◆ **STATED GOAL**: Please count the lines in the records below that contain the string "Belmopan", matching case exactly, and reply with only that number.

##############################

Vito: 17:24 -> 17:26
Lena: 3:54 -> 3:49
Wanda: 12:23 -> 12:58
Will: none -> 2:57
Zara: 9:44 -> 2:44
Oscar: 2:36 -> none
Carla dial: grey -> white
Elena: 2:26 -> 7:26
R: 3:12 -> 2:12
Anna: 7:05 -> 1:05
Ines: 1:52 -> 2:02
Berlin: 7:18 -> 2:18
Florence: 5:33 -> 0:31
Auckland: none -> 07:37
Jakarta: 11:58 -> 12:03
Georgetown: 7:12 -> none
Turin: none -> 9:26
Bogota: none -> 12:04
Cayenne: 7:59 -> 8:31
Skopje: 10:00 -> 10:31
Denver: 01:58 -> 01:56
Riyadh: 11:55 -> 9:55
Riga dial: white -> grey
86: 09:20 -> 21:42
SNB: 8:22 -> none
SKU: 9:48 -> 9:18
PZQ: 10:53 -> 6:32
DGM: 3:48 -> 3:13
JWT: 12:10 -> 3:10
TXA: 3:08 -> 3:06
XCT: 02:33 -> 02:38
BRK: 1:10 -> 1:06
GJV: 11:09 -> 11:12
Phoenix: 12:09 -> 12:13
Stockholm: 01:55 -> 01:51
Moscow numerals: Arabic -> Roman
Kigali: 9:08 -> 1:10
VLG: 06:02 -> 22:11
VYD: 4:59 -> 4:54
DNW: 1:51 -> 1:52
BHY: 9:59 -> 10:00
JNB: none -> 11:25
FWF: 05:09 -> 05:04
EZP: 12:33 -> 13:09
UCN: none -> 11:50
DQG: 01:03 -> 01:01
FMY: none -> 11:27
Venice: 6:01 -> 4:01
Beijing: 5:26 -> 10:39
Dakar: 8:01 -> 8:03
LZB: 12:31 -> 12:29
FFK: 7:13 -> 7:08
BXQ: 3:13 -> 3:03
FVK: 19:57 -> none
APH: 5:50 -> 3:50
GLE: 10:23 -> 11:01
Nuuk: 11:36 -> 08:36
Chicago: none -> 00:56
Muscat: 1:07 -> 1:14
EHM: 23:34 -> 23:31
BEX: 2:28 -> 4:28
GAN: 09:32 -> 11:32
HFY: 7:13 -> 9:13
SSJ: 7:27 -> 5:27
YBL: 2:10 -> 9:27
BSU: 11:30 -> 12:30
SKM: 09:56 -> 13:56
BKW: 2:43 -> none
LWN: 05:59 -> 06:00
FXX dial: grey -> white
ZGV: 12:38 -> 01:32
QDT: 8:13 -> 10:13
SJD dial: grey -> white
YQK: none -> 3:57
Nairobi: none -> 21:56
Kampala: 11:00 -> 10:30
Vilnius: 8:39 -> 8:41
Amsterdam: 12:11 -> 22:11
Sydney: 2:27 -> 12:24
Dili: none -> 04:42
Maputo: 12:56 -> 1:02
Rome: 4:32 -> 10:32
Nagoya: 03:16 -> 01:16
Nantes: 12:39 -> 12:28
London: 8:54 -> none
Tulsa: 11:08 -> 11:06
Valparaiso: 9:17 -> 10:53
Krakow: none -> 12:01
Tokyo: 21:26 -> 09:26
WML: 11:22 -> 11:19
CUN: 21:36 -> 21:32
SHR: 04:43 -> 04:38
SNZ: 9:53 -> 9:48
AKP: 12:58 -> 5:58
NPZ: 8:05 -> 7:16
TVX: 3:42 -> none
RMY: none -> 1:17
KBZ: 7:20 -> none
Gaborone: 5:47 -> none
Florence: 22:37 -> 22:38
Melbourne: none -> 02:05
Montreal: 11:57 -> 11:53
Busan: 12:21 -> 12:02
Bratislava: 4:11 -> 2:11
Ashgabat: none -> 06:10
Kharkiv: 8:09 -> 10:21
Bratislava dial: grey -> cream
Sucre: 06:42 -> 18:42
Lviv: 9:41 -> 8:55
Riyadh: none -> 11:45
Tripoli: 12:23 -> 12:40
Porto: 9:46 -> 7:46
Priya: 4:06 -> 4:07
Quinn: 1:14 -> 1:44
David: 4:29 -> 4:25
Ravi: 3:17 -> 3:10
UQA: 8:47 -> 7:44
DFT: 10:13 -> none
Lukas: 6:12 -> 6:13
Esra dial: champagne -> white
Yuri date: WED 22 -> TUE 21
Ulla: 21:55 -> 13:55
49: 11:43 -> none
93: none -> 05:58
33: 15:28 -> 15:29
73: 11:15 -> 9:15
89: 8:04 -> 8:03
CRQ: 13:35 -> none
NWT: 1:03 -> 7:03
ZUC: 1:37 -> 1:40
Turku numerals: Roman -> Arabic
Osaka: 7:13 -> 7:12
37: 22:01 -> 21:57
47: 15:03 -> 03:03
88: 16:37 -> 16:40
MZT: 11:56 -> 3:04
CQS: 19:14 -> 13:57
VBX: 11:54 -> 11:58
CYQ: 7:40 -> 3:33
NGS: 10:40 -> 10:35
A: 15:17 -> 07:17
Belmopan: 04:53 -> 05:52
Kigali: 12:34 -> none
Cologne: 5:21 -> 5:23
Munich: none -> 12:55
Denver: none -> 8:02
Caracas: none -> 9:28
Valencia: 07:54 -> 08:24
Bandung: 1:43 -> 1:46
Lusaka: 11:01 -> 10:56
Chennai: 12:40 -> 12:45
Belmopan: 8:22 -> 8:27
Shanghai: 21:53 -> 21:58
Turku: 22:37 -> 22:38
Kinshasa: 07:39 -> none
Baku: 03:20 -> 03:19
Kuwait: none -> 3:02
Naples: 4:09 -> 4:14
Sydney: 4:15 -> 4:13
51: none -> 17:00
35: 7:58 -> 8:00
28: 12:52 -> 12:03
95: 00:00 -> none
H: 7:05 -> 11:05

##############################

◆ **WORKED ANSWER**: 2